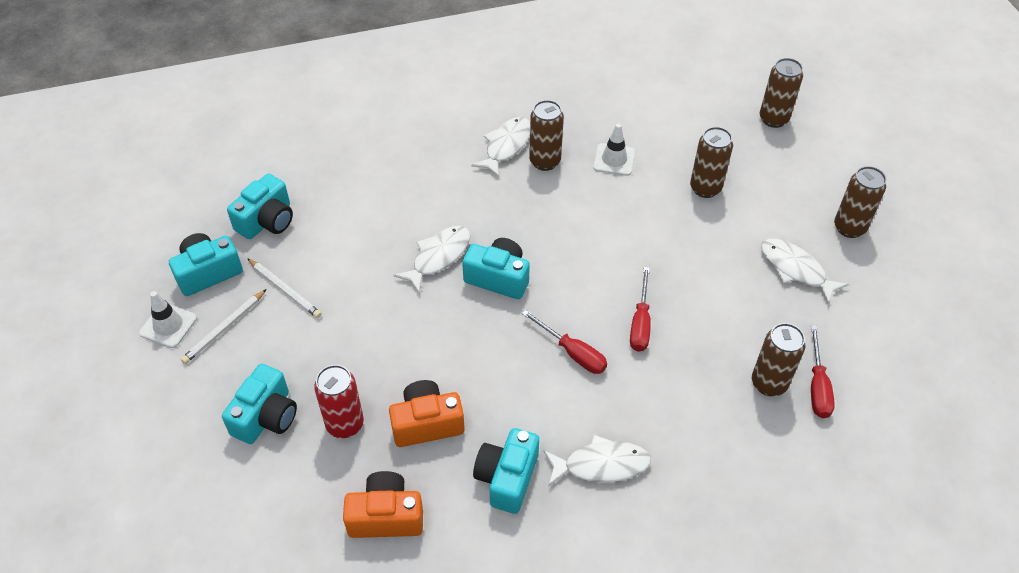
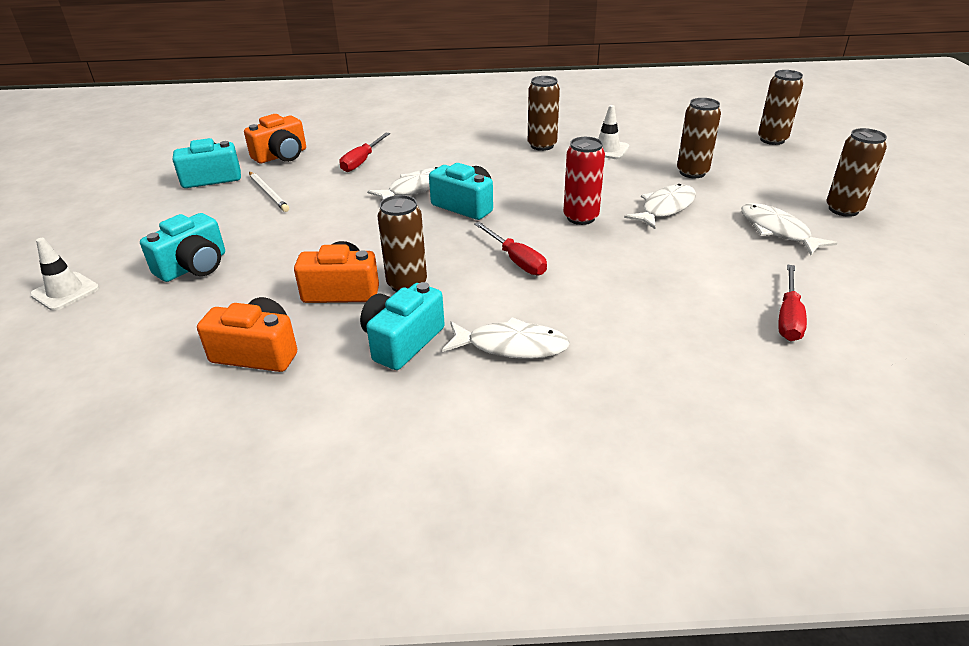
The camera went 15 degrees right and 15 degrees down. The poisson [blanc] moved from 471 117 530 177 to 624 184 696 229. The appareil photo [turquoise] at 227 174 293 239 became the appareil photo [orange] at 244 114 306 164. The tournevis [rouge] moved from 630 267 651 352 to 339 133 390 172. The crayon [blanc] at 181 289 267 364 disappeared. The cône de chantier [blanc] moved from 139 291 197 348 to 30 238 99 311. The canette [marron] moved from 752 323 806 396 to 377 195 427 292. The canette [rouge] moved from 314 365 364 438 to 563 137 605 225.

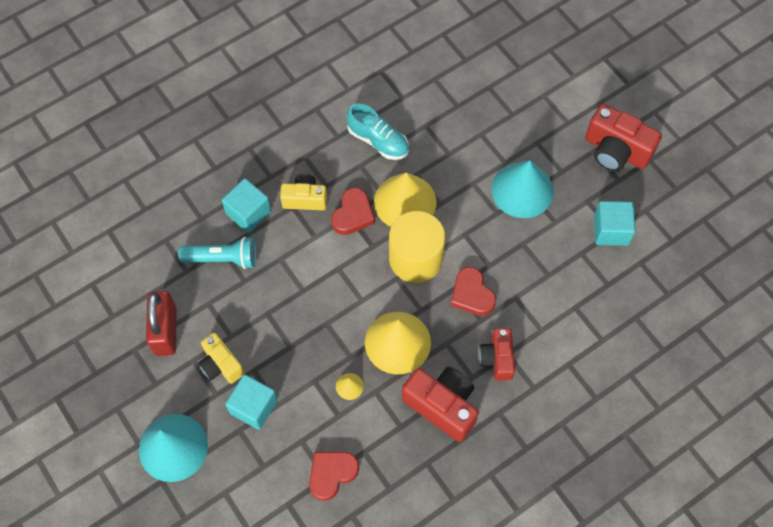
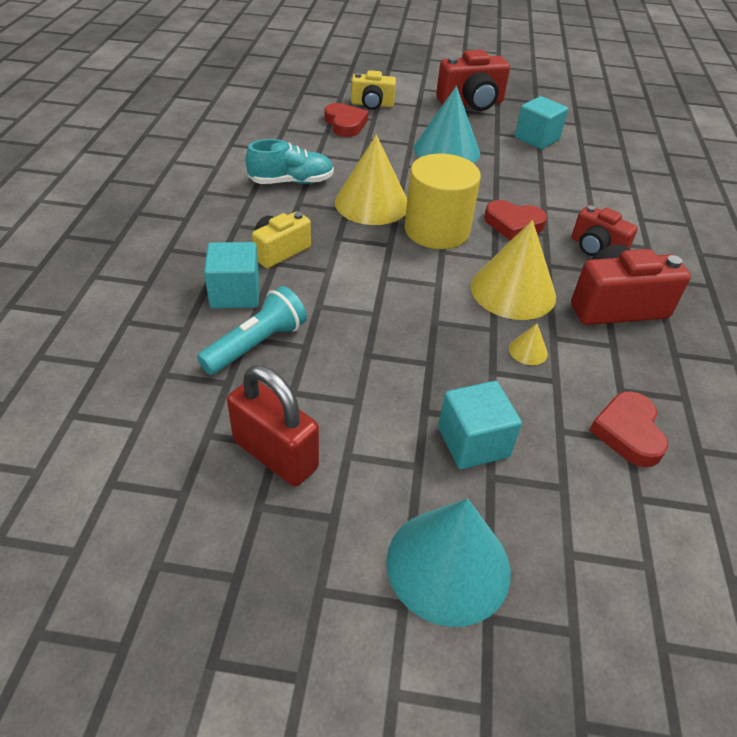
The camera went 50 degrees left and 20 degrees down. The cœur [rouge] moved from 331 187 375 235 to 324 103 368 137. The appareil photo [jaune] moved from 198 333 244 384 to 351 70 396 110.

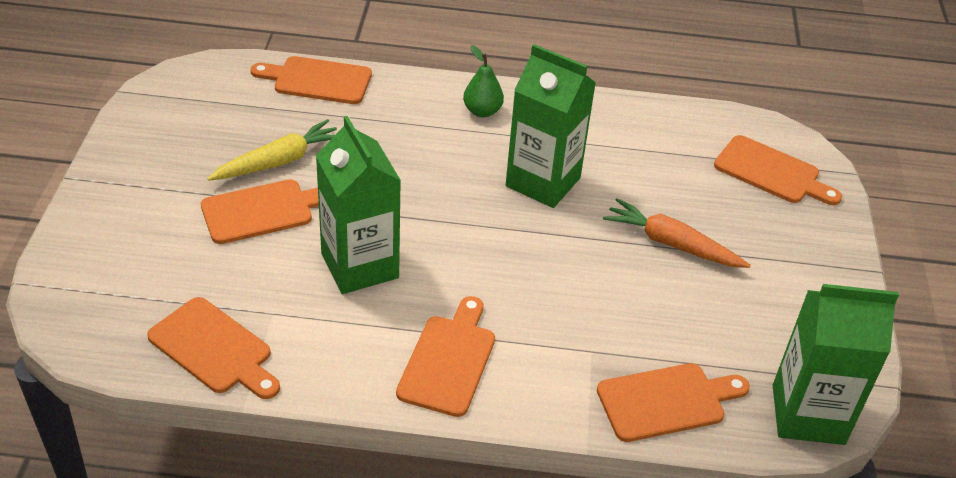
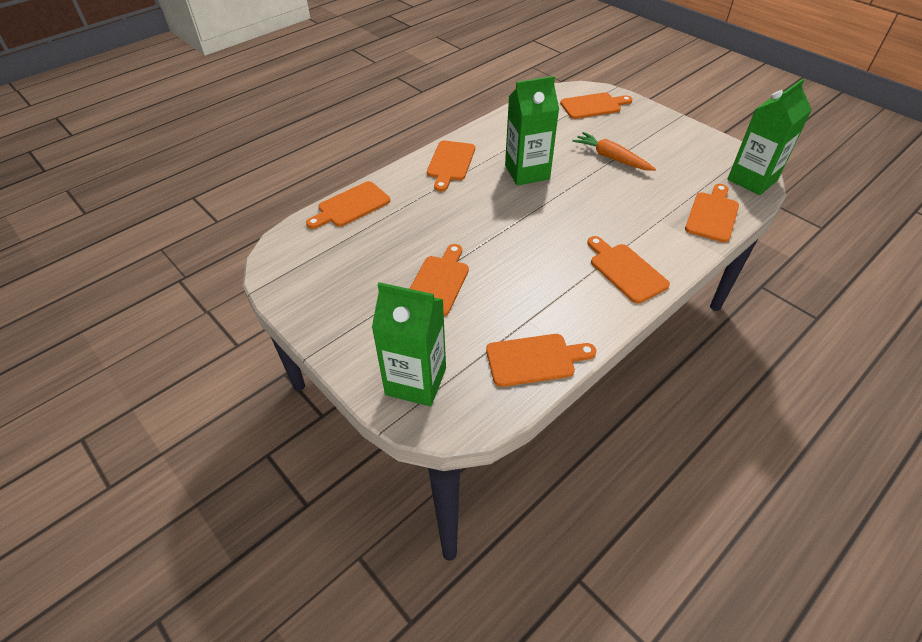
The camera went 45 degrees left and 5 degrees up. The poire [vert] at 463 45 504 117 was replaced by the planche à découper [orange] at 427 141 475 191. The brique de lait [vert] moved from 316 116 401 294 to 372 282 446 406. The carotte [jaune] at 207 119 337 181 disappeared. The carotte [orange] at 603 198 751 268 turned 60 degrees clockwise.

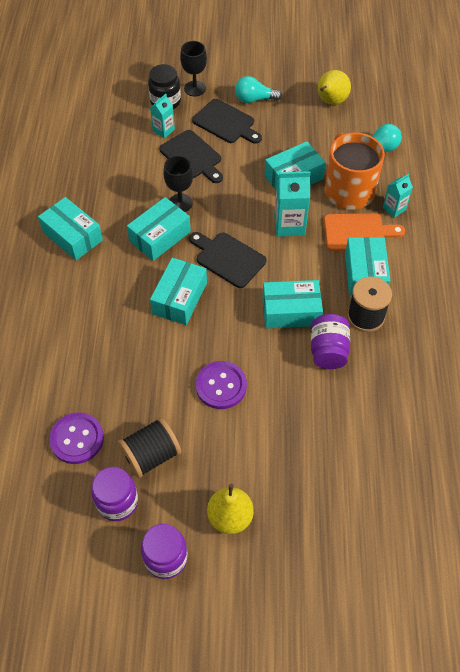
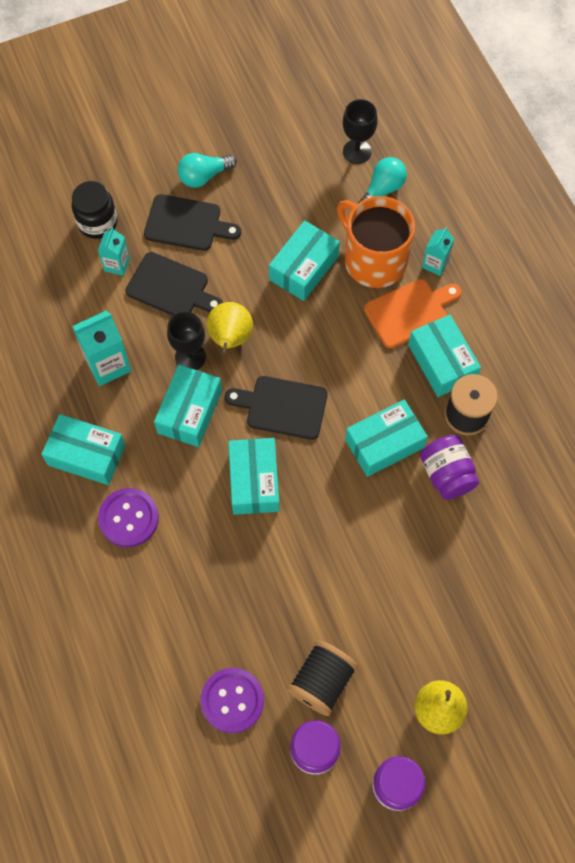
The camera went 25 degrees left and 10 degrees up. The verre à pied [noir] moved from 180 41 207 96 to 343 99 378 164. The poire [jaune] moved from 318 70 351 105 to 207 302 253 355. The brique de lait [turquoise] moved from 274 171 311 237 to 72 310 132 386. The bouton [violet] moved from 195 361 247 409 to 98 488 159 547.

Action item — Leave the pictures out and reproduce exactly the lines from the line with "The camera went 45" to the end of the material above.

Task solution —
The camera went 45 degrees left and 5 degrees up. The poire [vert] at 463 45 504 117 was replaced by the planche à découper [orange] at 427 141 475 191. The brique de lait [vert] moved from 316 116 401 294 to 372 282 446 406. The carotte [jaune] at 207 119 337 181 disappeared. The carotte [orange] at 603 198 751 268 turned 60 degrees clockwise.

The camera went 25 degrees left and 10 degrees up. The verre à pied [noir] moved from 180 41 207 96 to 343 99 378 164. The poire [jaune] moved from 318 70 351 105 to 207 302 253 355. The brique de lait [turquoise] moved from 274 171 311 237 to 72 310 132 386. The bouton [violet] moved from 195 361 247 409 to 98 488 159 547.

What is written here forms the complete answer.